Exercise prompt:
Pick every line with "none" from the material below.

Dataset records:
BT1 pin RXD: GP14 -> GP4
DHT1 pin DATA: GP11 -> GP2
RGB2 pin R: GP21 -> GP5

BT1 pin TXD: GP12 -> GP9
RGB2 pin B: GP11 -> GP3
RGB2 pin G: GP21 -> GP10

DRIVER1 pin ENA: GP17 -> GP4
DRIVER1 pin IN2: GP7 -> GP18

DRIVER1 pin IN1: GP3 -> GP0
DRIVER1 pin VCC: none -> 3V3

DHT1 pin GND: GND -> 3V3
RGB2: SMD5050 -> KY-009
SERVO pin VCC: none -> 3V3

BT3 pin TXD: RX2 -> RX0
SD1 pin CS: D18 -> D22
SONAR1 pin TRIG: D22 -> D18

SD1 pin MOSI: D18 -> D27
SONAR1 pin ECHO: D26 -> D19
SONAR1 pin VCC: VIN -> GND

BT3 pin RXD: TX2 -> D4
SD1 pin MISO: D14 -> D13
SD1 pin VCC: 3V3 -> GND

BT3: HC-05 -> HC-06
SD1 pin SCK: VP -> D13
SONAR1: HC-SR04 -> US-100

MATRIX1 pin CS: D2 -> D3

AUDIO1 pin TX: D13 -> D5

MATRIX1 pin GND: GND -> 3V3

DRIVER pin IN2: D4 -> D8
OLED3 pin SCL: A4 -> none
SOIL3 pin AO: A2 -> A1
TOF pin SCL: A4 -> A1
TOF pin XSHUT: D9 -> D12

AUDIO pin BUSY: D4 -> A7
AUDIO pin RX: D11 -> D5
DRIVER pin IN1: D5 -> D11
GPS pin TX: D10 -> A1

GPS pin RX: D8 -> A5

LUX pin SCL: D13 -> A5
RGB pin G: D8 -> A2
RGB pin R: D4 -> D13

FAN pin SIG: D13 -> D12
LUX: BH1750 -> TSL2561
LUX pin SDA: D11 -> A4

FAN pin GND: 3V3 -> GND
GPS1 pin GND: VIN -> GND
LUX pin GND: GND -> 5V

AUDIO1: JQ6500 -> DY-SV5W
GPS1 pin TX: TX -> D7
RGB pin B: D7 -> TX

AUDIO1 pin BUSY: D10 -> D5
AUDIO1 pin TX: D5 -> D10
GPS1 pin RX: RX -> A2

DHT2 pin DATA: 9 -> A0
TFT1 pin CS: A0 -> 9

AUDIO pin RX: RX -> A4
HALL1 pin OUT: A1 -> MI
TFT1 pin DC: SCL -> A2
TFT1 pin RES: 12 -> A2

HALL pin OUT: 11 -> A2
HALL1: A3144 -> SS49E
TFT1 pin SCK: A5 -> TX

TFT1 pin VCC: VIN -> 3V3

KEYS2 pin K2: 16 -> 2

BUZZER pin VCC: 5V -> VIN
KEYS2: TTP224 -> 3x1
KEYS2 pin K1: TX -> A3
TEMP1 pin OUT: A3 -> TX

Response below:
DRIVER1 pin VCC: none -> 3V3
SERVO pin VCC: none -> 3V3
OLED3 pin SCL: A4 -> none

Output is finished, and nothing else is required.